**Exercise description:** What is needed is an exact copy of the lines from the one containing "(813, 333) = (681, 311): brown" through the last line of the records, with no pictures.
____ Input data
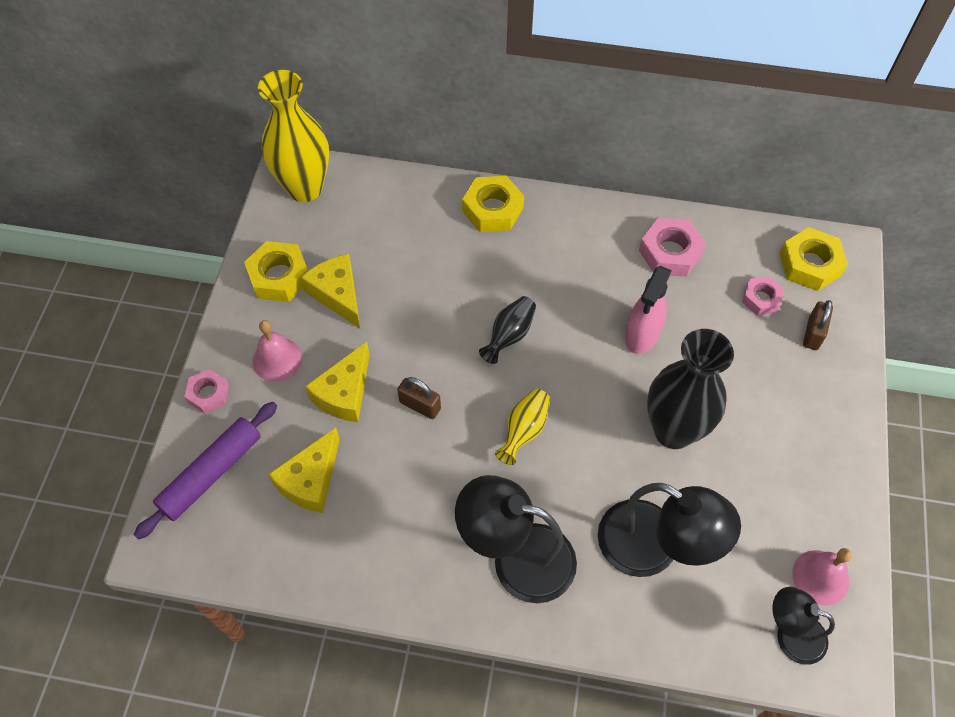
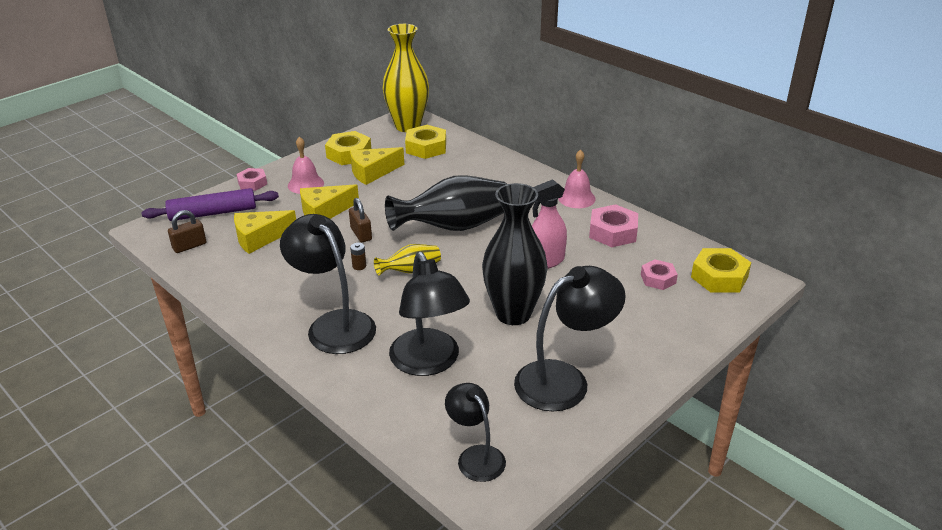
camera: 35 degrees right, 25 degrees down
(338, 294) = (372, 172): yellow cheese -> yellow cheese turned 120 degrees counterclockwise
(464, 456) = (359, 266): none -> brown battery
(492, 209) = (511, 172): yellow nut -> yellow nut (426, 147)
(509, 335) = (454, 227): black vase -> black vase, size x2.01
(786, 489) = (564, 380): none -> black lamp
(813, 333) = (681, 311): brown padlock -> brown padlock (189, 246)
(820, 577) = (536, 438): pink bell -> pink bell (576, 198)

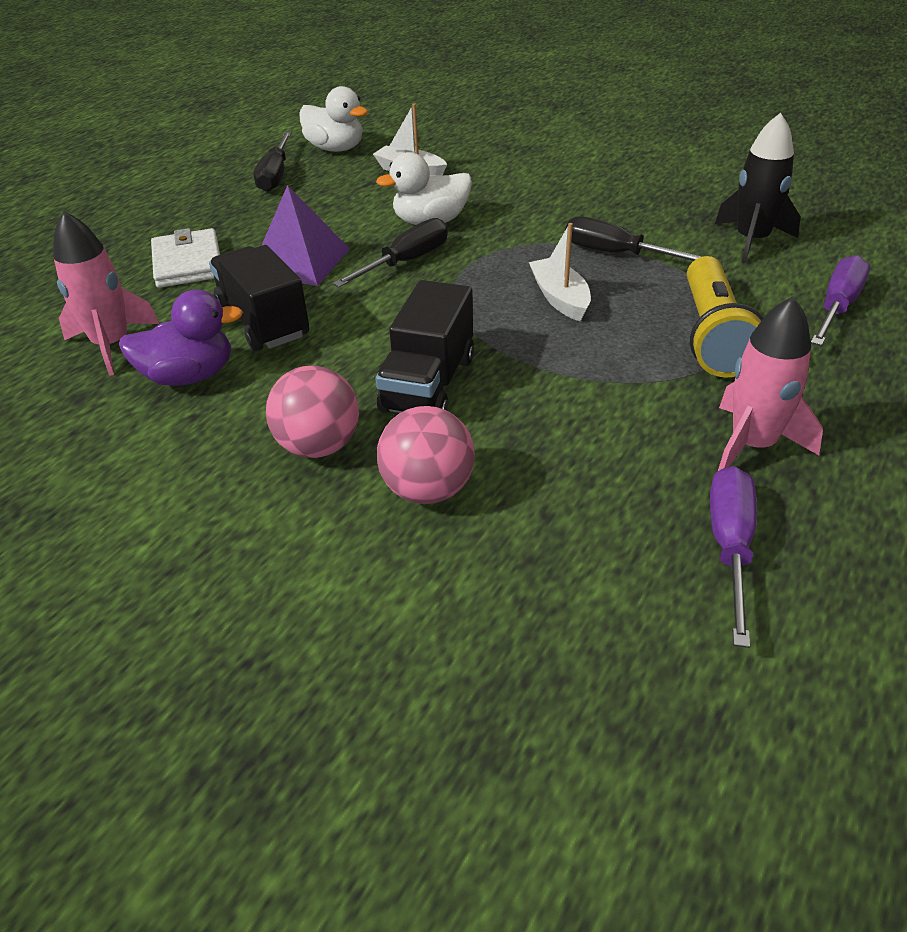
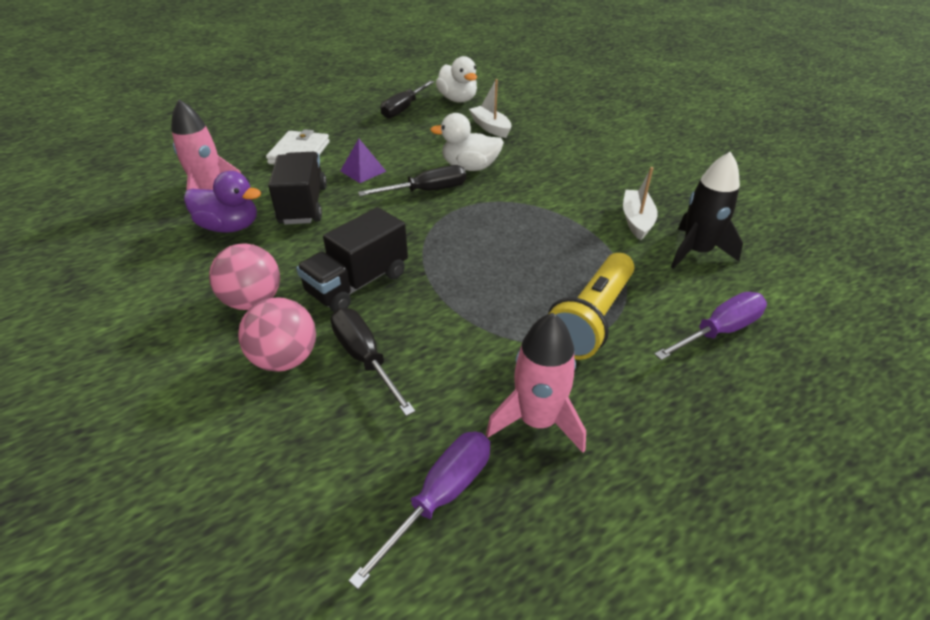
camera: 25 degrees right, 0 degrees up
(300, 261) = (363, 171): purple pyramid -> purple pyramid, size x0.62
(560, 298) = (504, 250): white boat -> white boat (636, 221)
(616, 254) = (577, 229): black screwdriver -> black screwdriver (365, 358)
________
**Response below:**
(813, 333) = (681, 311): brown padlock -> brown padlock (189, 246)
(820, 577) = (536, 438): pink bell -> pink bell (576, 198)

camera: 25 degrees right, 0 degrees up
(300, 261) = (363, 171): purple pyramid -> purple pyramid, size x0.62
(560, 298) = (504, 250): white boat -> white boat (636, 221)
(616, 254) = (577, 229): black screwdriver -> black screwdriver (365, 358)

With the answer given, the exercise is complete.